**Exercise prompt:**
The full set of entries below must be returned exactly as shown.
══════════
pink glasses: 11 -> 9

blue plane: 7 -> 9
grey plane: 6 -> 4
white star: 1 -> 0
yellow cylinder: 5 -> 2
══════════
**Response to the task:**
pink glasses: 11 -> 9

blue plane: 7 -> 9
grey plane: 6 -> 4
white star: 1 -> 0
yellow cylinder: 5 -> 2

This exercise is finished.